-- Provided data follows --

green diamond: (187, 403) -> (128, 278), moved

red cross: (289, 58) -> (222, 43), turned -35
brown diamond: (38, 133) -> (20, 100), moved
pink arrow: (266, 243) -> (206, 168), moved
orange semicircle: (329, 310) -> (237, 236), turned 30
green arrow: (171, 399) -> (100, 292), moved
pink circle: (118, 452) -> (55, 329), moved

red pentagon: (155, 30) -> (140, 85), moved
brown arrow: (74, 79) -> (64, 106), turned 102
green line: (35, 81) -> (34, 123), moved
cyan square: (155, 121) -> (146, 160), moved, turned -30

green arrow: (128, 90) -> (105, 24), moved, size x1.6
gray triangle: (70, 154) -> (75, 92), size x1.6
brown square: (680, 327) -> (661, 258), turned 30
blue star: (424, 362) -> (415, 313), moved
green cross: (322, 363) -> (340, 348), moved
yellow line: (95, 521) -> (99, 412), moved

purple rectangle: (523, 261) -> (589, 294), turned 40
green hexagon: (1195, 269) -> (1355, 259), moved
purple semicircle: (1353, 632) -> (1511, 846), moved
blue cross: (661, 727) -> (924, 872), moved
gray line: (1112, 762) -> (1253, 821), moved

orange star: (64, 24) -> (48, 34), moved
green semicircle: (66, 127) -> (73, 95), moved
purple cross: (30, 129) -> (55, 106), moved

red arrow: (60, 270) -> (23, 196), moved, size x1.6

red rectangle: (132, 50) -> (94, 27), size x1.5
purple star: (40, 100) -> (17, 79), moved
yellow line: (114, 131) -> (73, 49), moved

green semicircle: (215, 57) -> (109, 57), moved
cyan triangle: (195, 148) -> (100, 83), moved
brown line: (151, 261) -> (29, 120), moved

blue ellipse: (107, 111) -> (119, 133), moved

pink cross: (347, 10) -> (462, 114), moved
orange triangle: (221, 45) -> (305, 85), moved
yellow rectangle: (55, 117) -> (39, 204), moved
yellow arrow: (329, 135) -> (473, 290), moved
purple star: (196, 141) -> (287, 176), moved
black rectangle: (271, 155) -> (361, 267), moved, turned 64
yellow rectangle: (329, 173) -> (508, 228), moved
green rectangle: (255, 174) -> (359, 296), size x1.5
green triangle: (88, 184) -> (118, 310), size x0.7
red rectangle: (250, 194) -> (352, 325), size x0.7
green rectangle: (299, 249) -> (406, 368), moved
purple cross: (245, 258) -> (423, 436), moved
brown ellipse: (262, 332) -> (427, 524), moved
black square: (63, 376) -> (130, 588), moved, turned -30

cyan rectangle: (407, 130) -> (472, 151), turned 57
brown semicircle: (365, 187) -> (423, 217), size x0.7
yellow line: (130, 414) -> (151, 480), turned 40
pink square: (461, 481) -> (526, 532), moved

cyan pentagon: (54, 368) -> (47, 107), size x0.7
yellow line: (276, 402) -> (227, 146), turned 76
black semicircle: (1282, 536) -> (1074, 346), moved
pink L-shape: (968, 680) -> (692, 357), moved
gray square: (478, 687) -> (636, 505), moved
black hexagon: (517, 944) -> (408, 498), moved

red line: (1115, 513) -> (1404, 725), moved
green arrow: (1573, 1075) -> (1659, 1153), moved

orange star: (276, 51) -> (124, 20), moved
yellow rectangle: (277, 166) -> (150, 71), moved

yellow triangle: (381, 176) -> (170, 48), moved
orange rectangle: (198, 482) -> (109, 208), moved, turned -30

-- Provided data concluded --

### Your objective
Line count for "cyan": state how many lines of the records contain it, and give only the number.

### Output for this task
4